Given exercise: Select each of the lines below that contains the string "containing", treating uppercase and lowercase letters as different.

------------------------------

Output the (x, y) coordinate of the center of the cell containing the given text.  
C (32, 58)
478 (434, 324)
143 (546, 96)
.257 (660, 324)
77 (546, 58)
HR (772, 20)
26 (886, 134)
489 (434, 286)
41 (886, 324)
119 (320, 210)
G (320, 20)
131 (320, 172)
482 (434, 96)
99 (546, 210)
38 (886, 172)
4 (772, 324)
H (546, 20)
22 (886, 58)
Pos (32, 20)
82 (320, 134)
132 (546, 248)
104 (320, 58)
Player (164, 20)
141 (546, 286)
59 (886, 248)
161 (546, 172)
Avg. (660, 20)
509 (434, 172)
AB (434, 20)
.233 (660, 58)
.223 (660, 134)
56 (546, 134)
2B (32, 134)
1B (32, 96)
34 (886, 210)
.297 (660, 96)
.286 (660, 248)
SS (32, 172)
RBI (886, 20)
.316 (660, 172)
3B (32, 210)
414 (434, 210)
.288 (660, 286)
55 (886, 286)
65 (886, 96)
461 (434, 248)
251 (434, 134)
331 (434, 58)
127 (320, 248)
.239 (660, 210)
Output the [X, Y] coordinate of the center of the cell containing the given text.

------------------------------

Solution:
Output the (x, y) coordinate of the center of the cell containing the given text.  
Output the [X, Y] coordinate of the center of the cell containing the given text.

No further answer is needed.